(Records to process Opens)

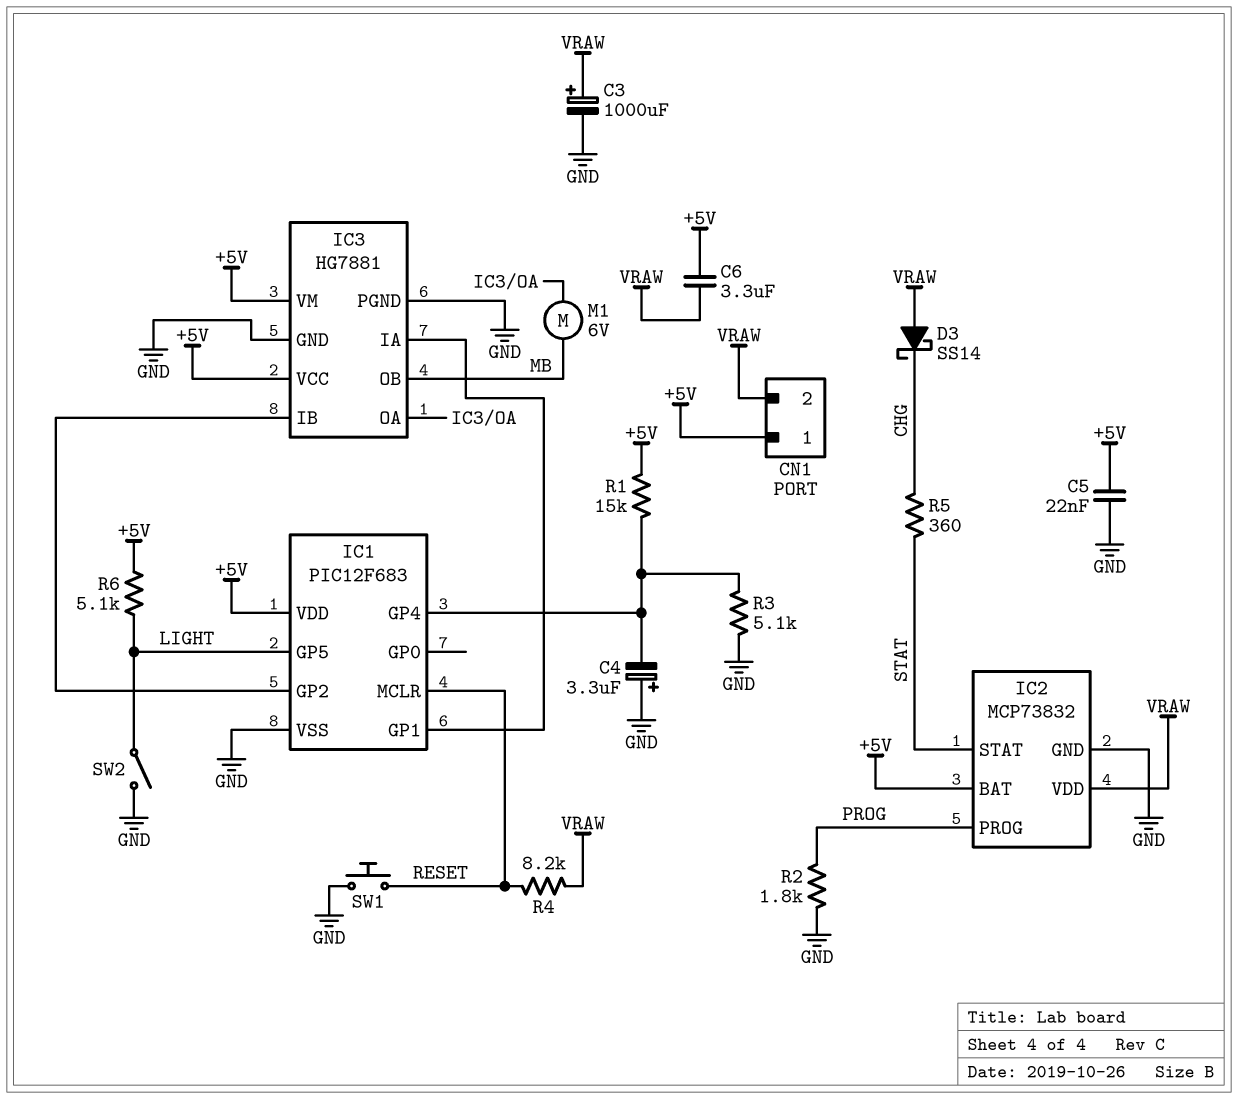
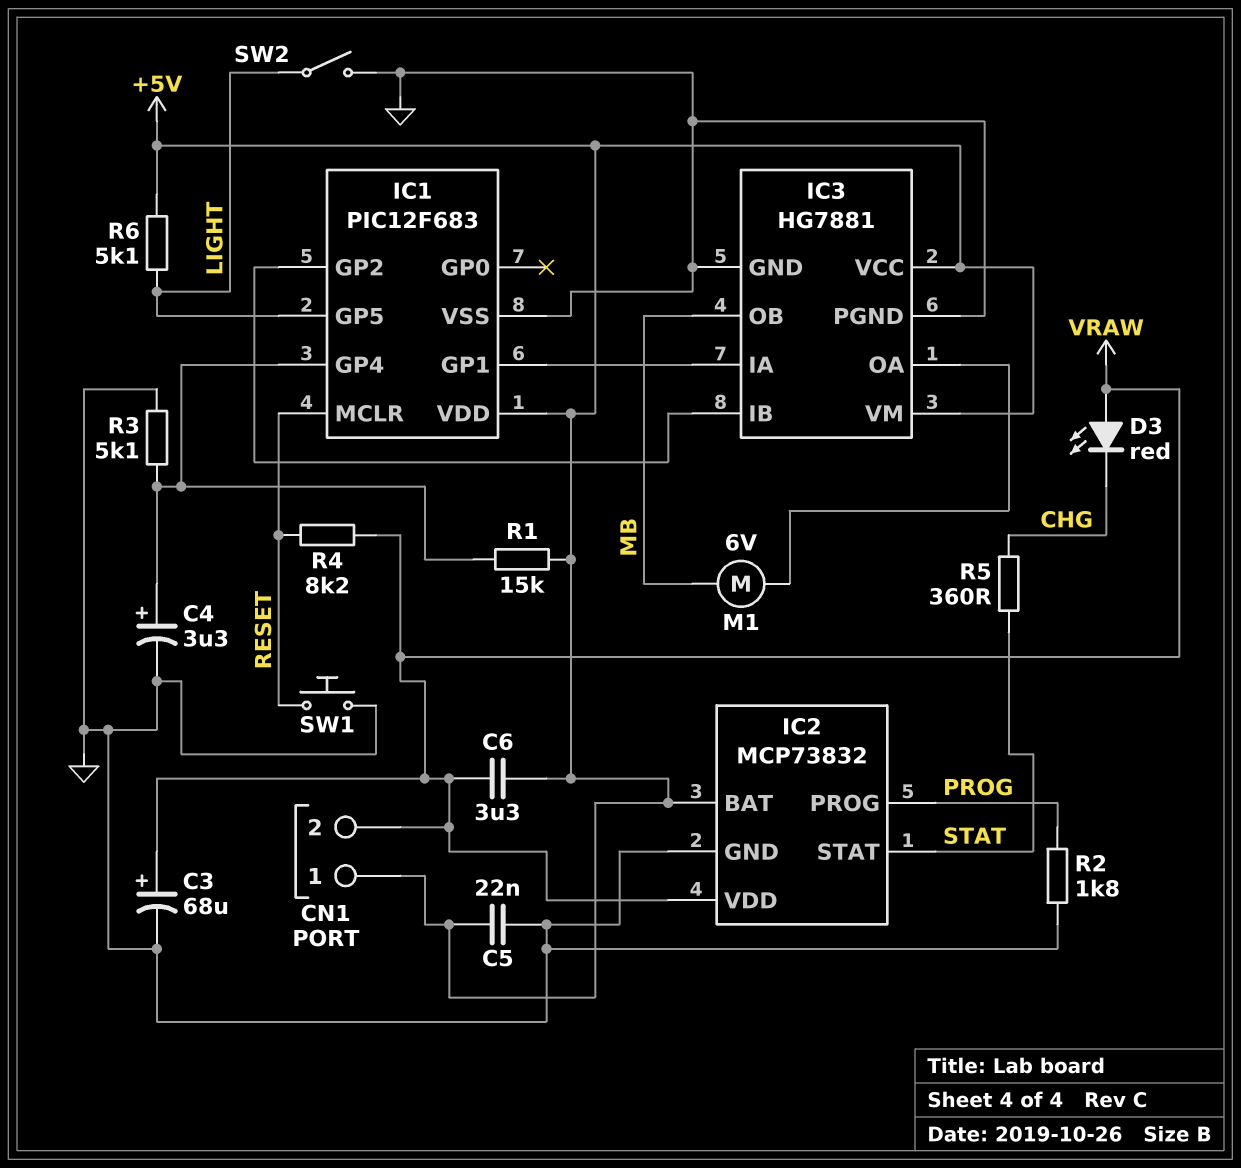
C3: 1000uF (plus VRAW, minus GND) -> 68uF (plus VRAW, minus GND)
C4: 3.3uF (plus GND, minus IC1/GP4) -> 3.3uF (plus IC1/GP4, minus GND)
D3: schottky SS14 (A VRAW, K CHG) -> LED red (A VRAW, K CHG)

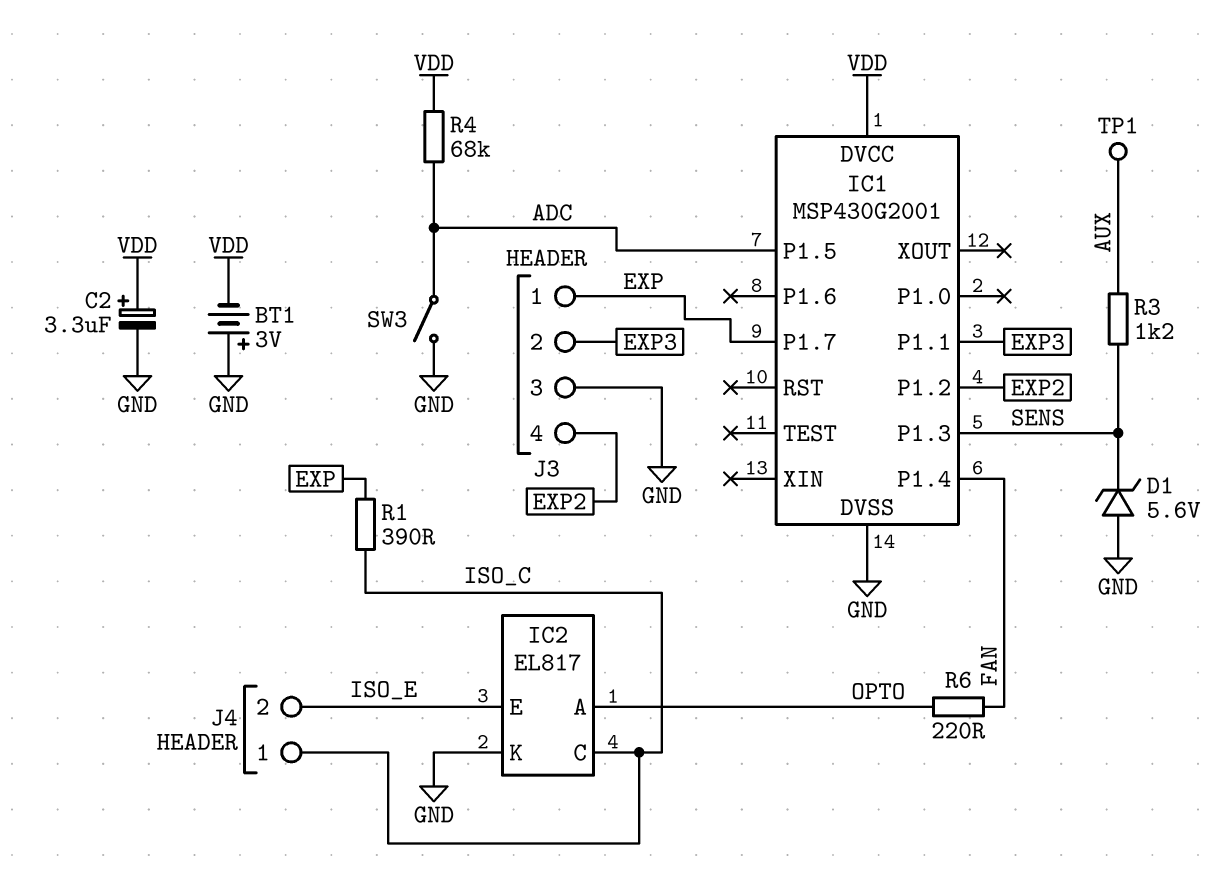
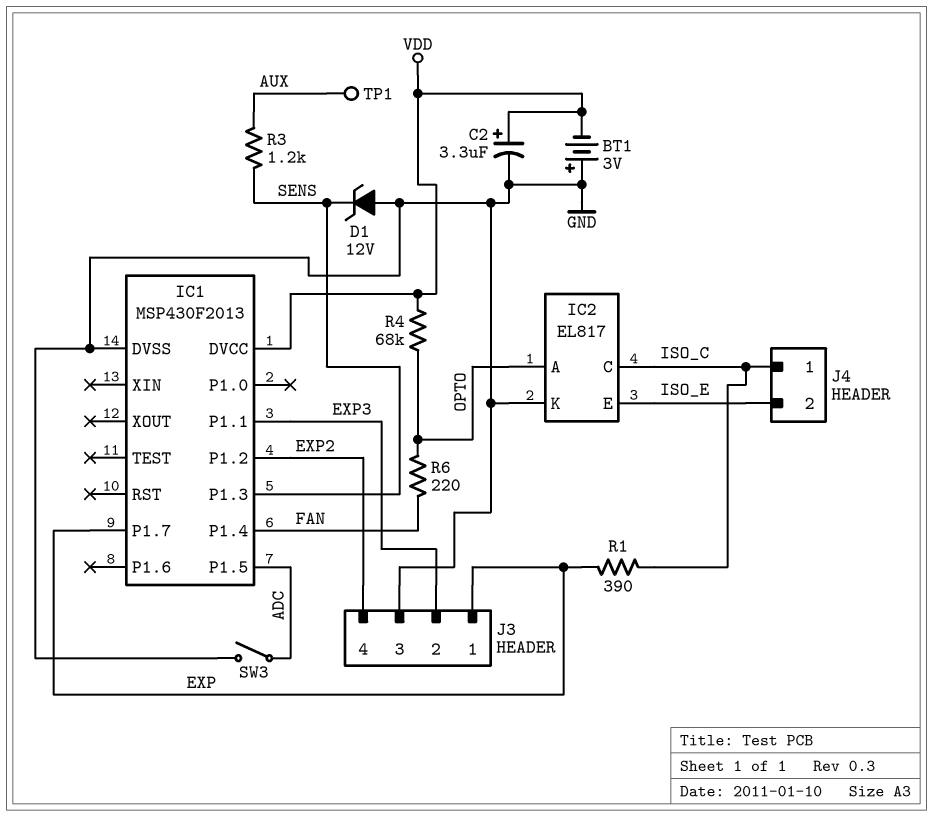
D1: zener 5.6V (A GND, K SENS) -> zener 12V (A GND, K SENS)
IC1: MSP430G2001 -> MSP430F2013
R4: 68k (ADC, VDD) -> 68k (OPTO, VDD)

(Records to process Closes)

### Exercise description
This task calls for the records to be copied exactly, without pictures.

### Problem solution
C3: 1000uF (plus VRAW, minus GND) -> 68uF (plus VRAW, minus GND)
C4: 3.3uF (plus GND, minus IC1/GP4) -> 3.3uF (plus IC1/GP4, minus GND)
D3: schottky SS14 (A VRAW, K CHG) -> LED red (A VRAW, K CHG)

D1: zener 5.6V (A GND, K SENS) -> zener 12V (A GND, K SENS)
IC1: MSP430G2001 -> MSP430F2013
R4: 68k (ADC, VDD) -> 68k (OPTO, VDD)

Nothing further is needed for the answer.